### EXERCISE AIM
Below is a listing. Quote from it, exactly, the lines from the one containing "KEYS1 pin K1: TX -> D1" down to the one containing "RADIO1 pin CE: D6 -> D4", both ends included, and nothing else.

### SOURCE MATERIAL
========
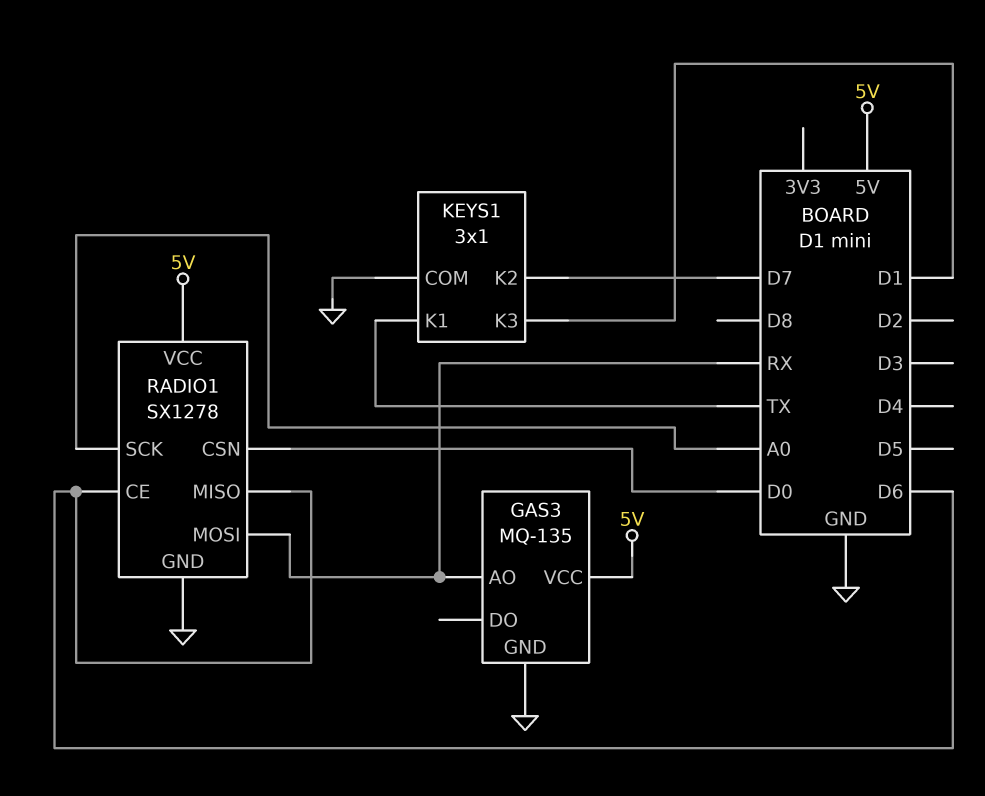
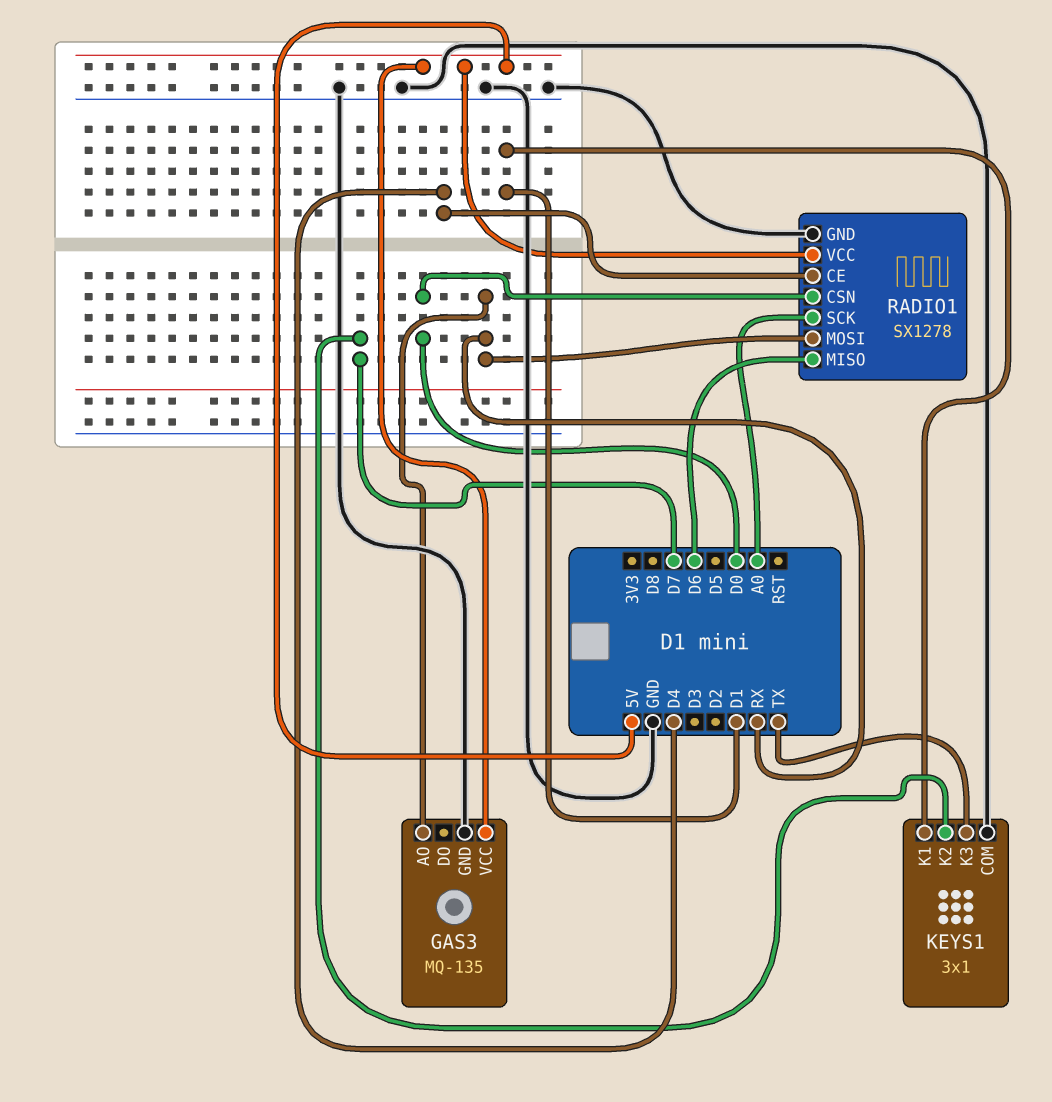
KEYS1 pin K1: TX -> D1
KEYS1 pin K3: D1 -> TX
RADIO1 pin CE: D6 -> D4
========
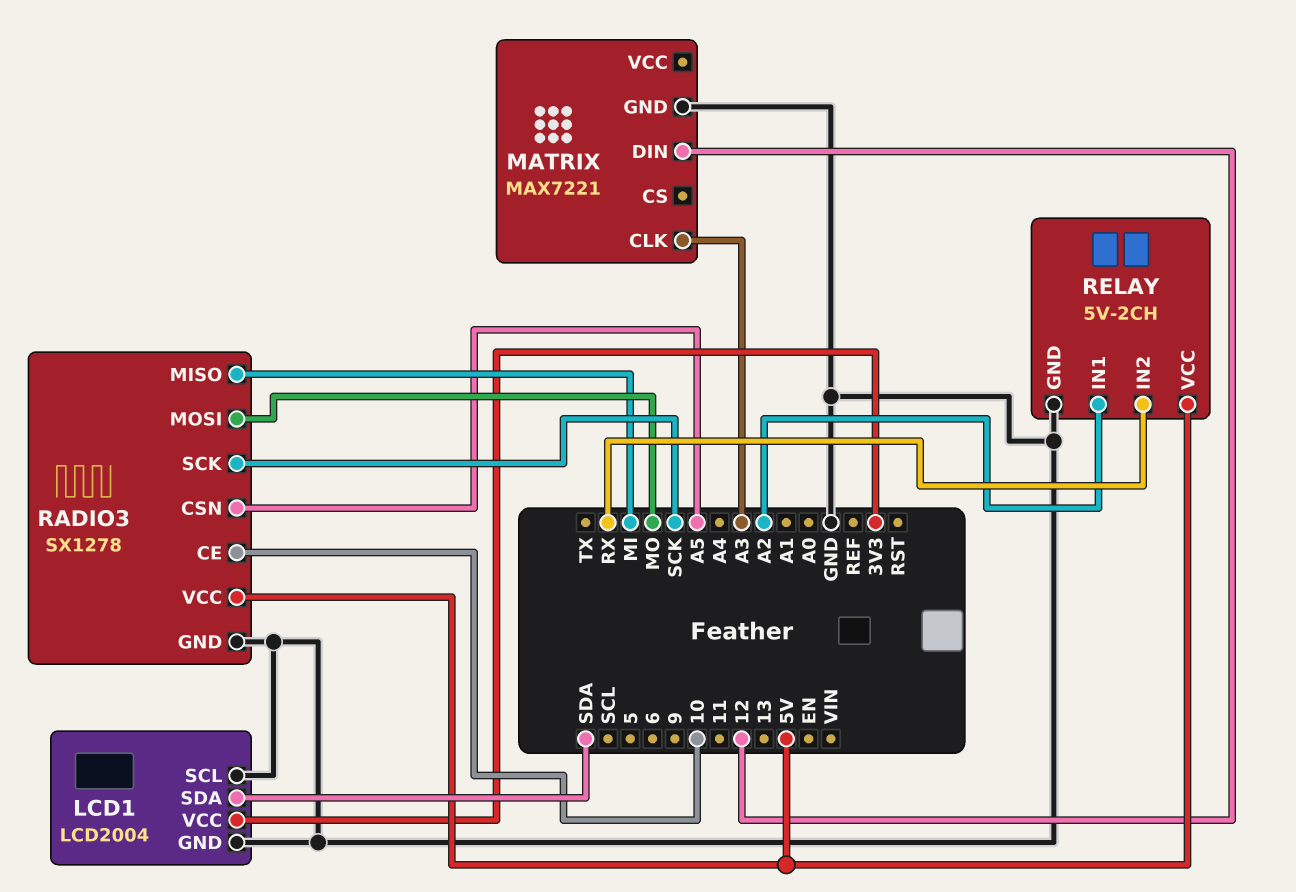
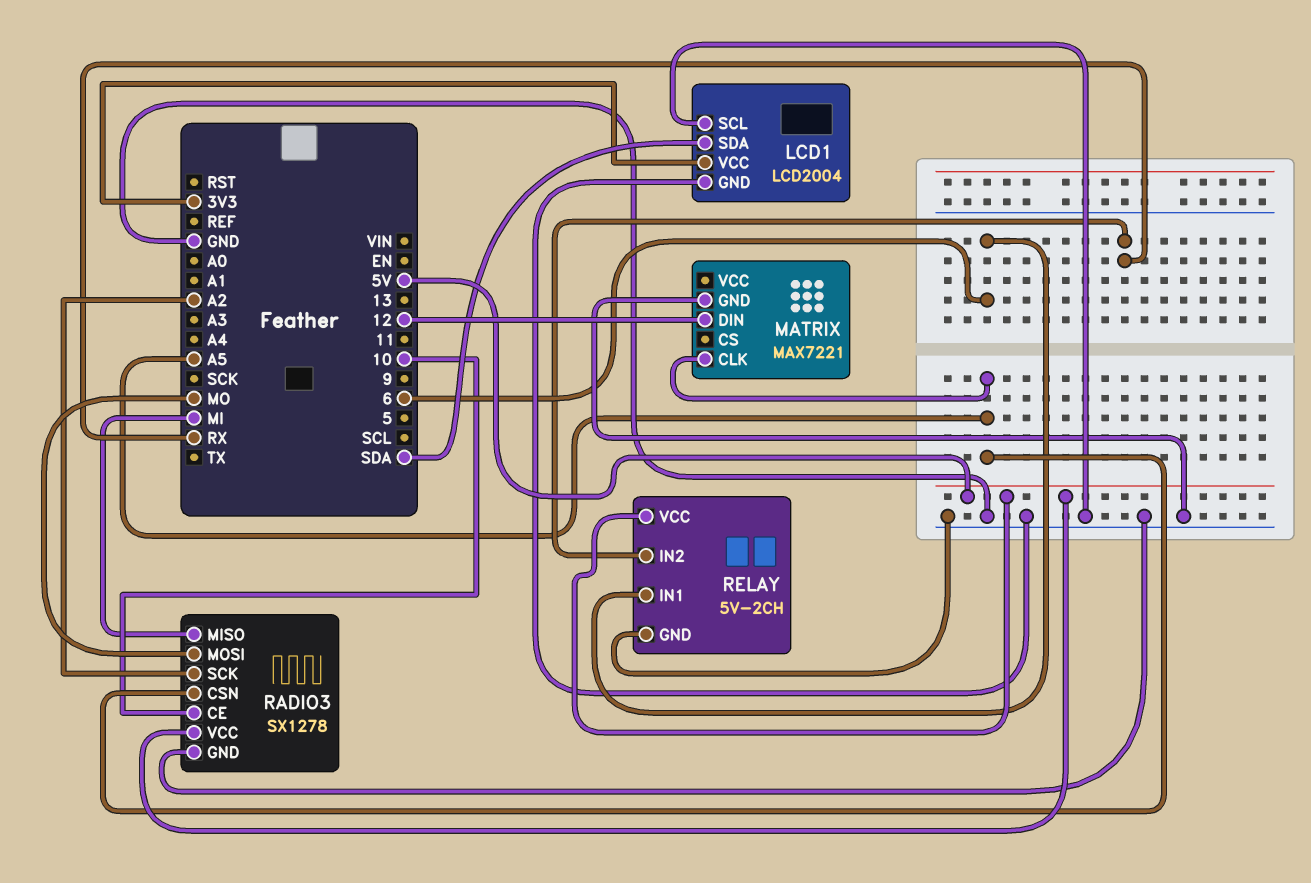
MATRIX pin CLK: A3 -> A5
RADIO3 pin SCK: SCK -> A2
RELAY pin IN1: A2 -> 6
========
### RESPONSE TO THIS EXERCISE
KEYS1 pin K1: TX -> D1
KEYS1 pin K3: D1 -> TX
RADIO1 pin CE: D6 -> D4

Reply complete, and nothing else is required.